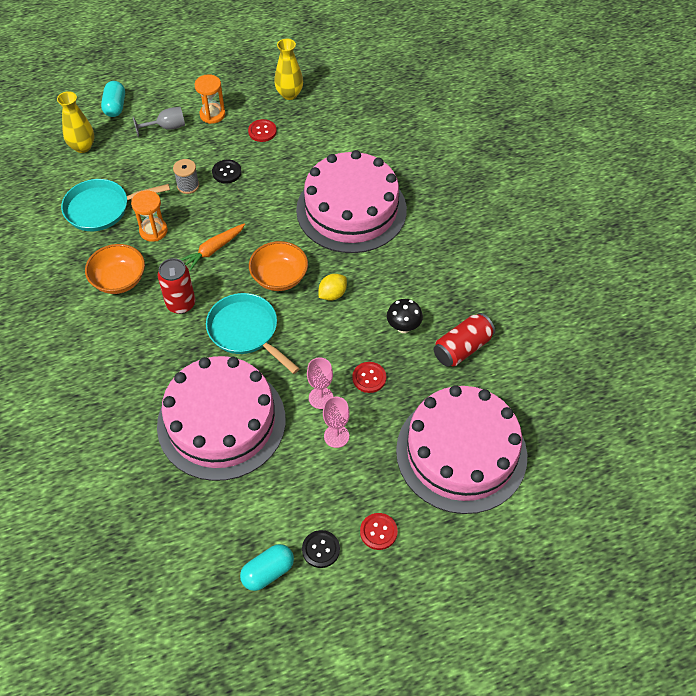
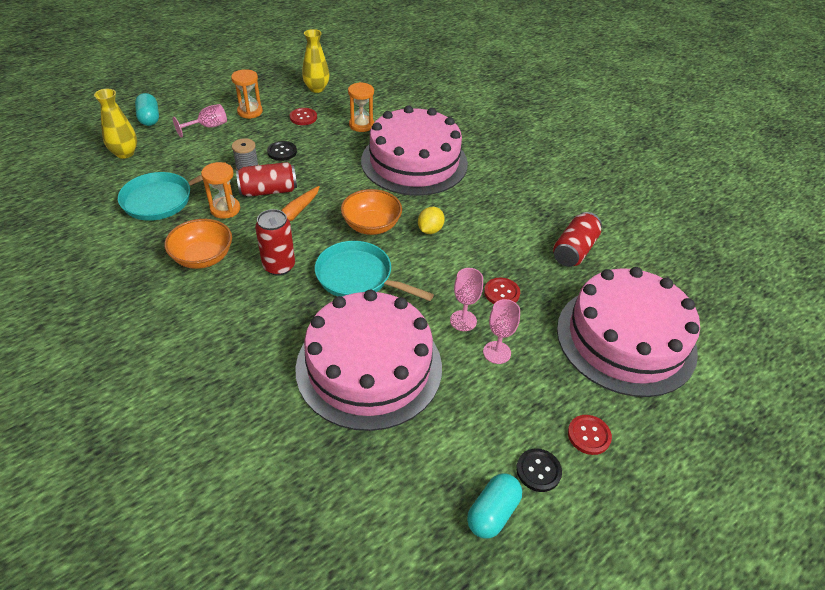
camera: 20 degrees left, 10 degrees down
(166, 127) = (208, 127): grey goblet -> pink goblet
(198, 217) = (268, 191): none -> red can
(317, 152) = (361, 125): none -> orange hourglass
(403, 327) = (511, 244): black mushroom -> none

*Work order:* The required output is the line containing "(317, 152) = (361, 125): none" through the last line of the records above, each copied exactly and nothing more.

*Completed exercise:*
(317, 152) = (361, 125): none -> orange hourglass
(403, 327) = (511, 244): black mushroom -> none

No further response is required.